*** Extracted material Section Begins ***

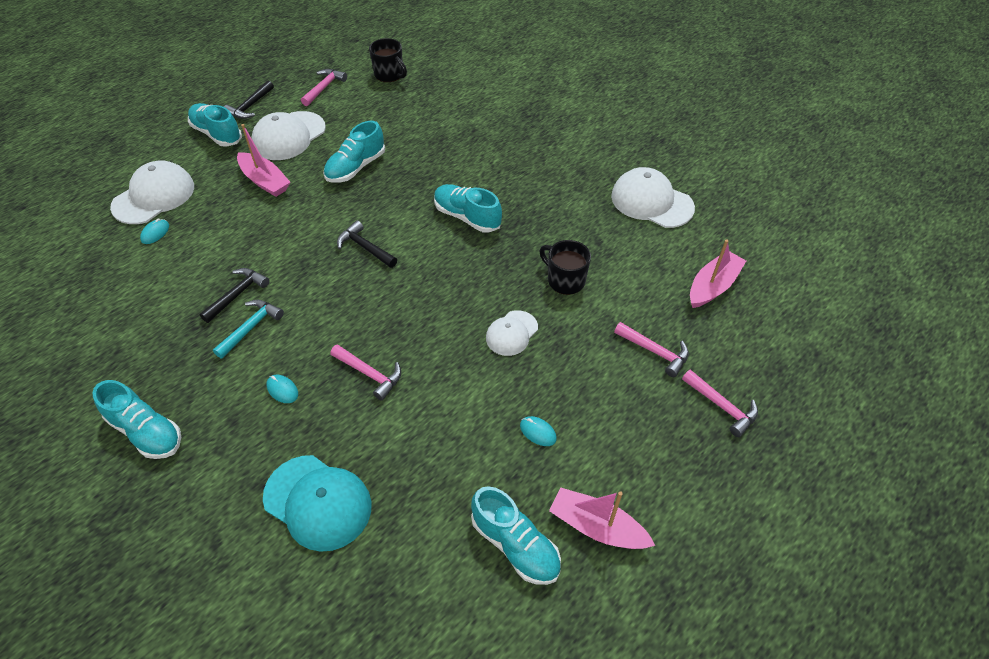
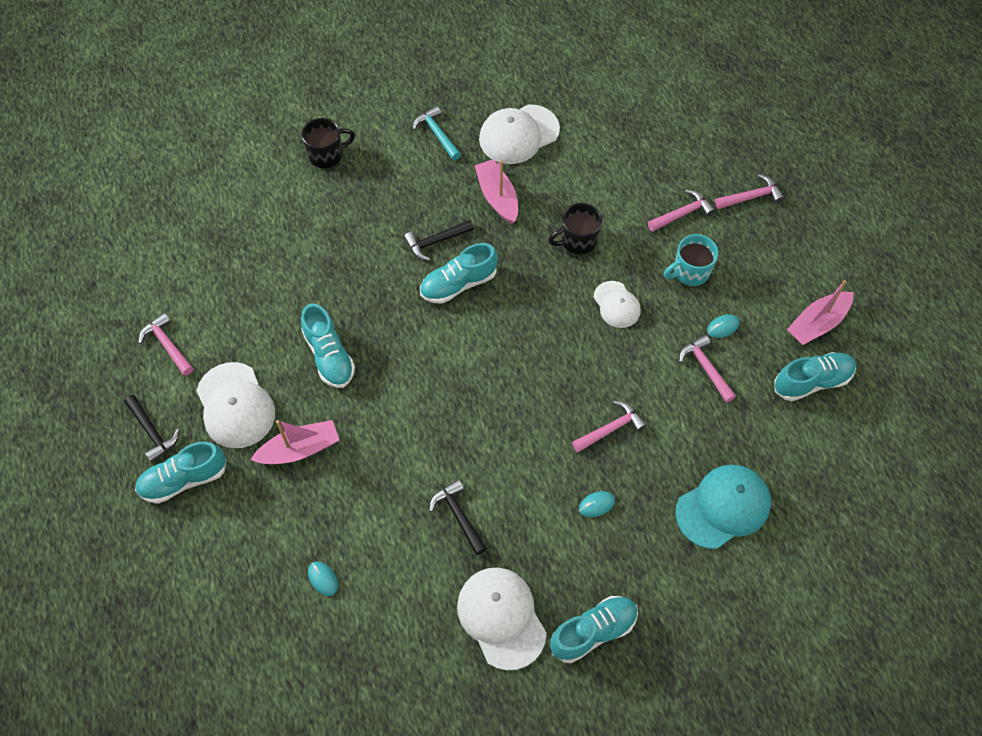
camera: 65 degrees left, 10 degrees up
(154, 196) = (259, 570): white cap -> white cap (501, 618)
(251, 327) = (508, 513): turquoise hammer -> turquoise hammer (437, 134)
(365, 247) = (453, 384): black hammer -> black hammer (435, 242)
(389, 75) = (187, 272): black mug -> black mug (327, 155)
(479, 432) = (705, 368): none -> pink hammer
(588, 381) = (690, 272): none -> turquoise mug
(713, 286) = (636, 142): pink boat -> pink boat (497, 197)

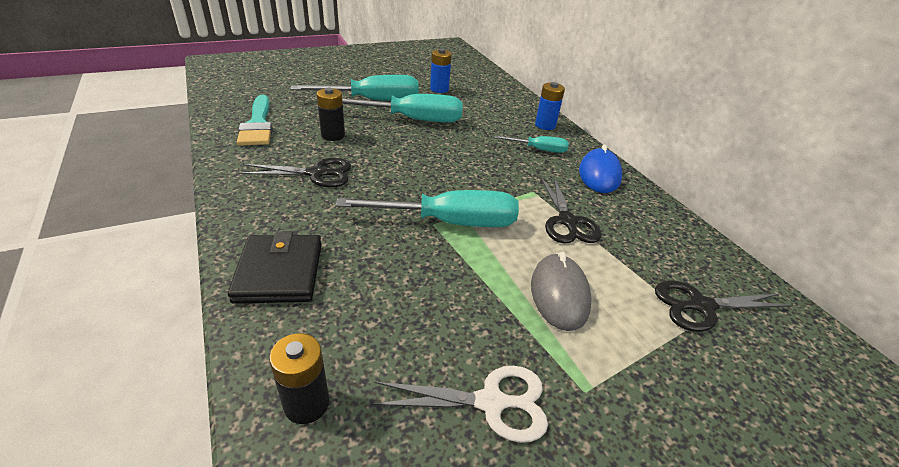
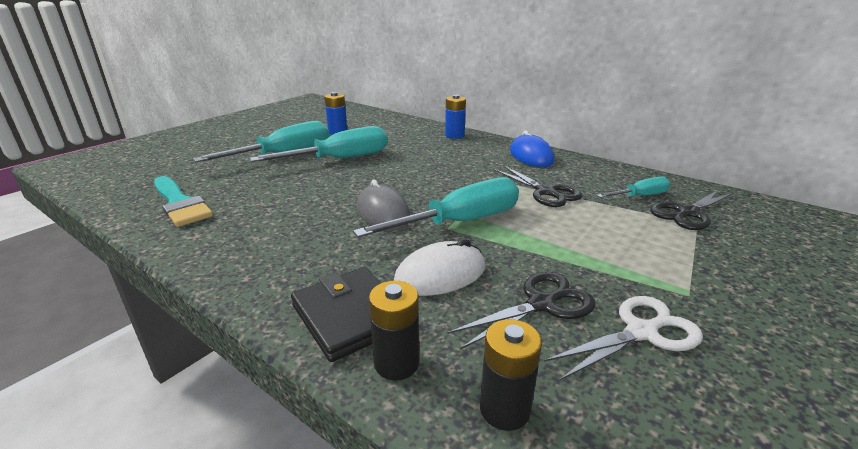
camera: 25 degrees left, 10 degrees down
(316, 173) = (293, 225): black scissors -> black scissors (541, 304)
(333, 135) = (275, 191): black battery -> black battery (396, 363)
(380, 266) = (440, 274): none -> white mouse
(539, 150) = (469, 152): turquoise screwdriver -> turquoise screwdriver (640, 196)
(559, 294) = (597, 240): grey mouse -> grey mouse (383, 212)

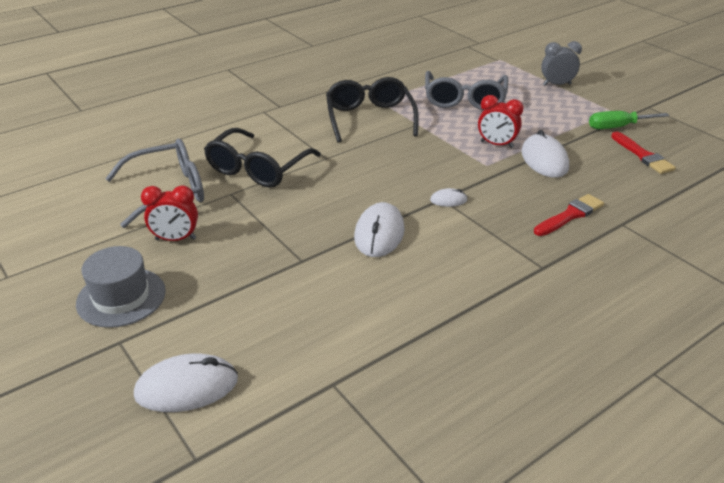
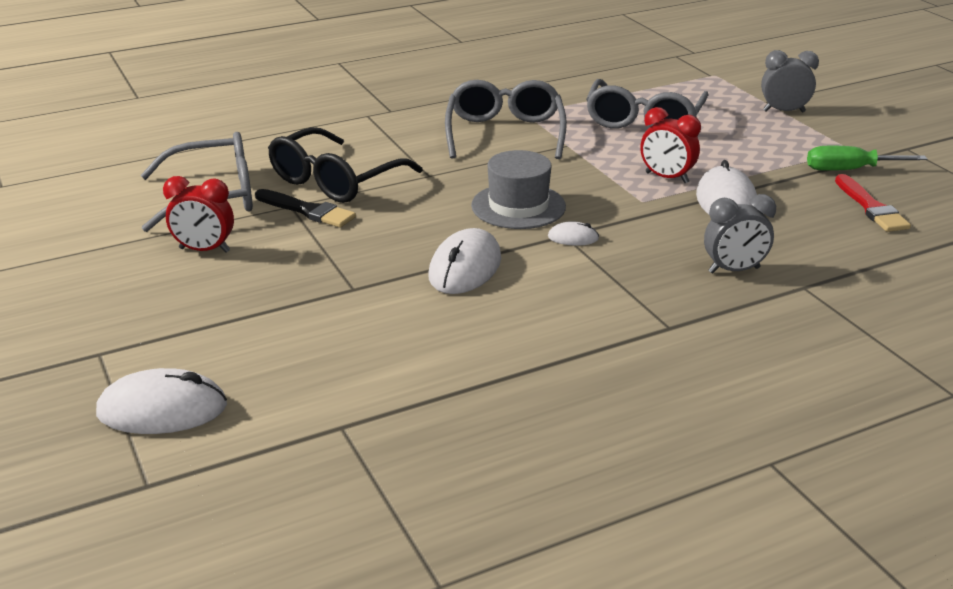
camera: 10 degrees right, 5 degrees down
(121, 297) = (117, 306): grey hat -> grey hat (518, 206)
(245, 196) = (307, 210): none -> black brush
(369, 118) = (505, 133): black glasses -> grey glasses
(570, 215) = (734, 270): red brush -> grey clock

*** Extracted material Section Ends ***

Your copy should hold exactly the lines from the line bearing "(380, 266) = (440, 274): none -> white mouse" through the end of the data, both included, and no pictures or anything further.

_Answer section_
(380, 266) = (440, 274): none -> white mouse
(539, 150) = (469, 152): turquoise screwdriver -> turquoise screwdriver (640, 196)
(559, 294) = (597, 240): grey mouse -> grey mouse (383, 212)

camera: 10 degrees right, 5 degrees down
(121, 297) = (117, 306): grey hat -> grey hat (518, 206)
(245, 196) = (307, 210): none -> black brush
(369, 118) = (505, 133): black glasses -> grey glasses
(570, 215) = (734, 270): red brush -> grey clock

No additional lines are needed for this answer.